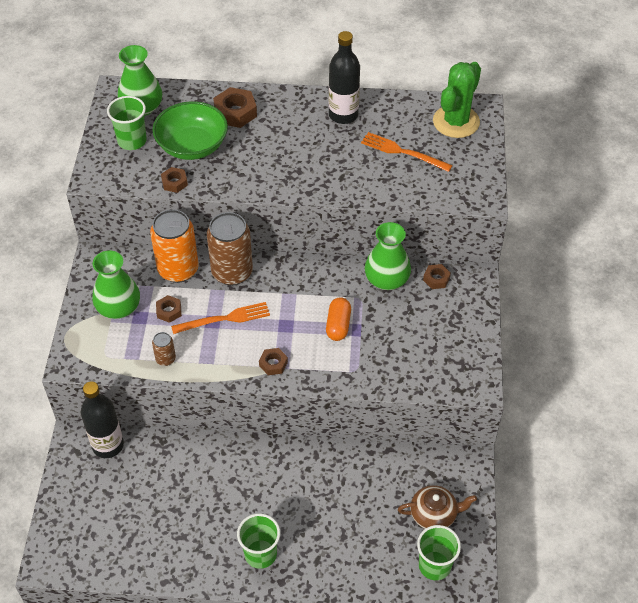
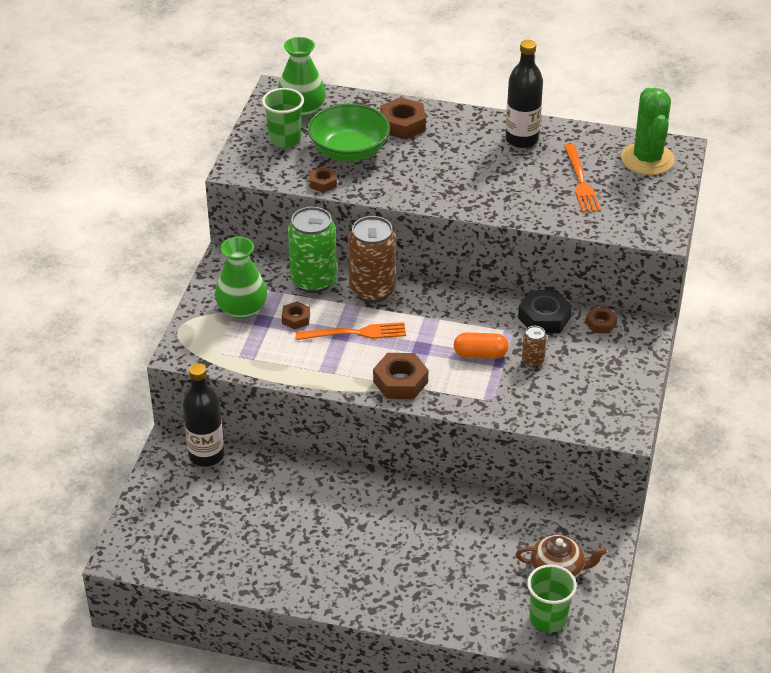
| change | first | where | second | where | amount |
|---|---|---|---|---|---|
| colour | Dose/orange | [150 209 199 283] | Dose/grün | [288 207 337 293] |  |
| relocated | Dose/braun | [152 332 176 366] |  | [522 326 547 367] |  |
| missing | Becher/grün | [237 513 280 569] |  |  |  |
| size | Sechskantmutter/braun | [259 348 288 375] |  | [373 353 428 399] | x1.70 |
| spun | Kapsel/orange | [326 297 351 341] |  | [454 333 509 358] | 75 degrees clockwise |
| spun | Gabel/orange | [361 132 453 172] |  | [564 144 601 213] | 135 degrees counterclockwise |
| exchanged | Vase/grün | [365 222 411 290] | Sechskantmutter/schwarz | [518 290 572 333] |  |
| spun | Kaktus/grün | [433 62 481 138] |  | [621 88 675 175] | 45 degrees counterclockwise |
◇ ◇ ◇ ◇ ◇
■ What to do ■
Scan the listing for "Sechskantmutter" and copy out each line that has it.

■ Result for this exercise ■
| size | Sechskantmutter/braun | [259 348 288 375] |  | [373 353 428 399] | x1.70 |
| exchanged | Vase/grün | [365 222 411 290] | Sechskantmutter/schwarz | [518 290 572 333] |  |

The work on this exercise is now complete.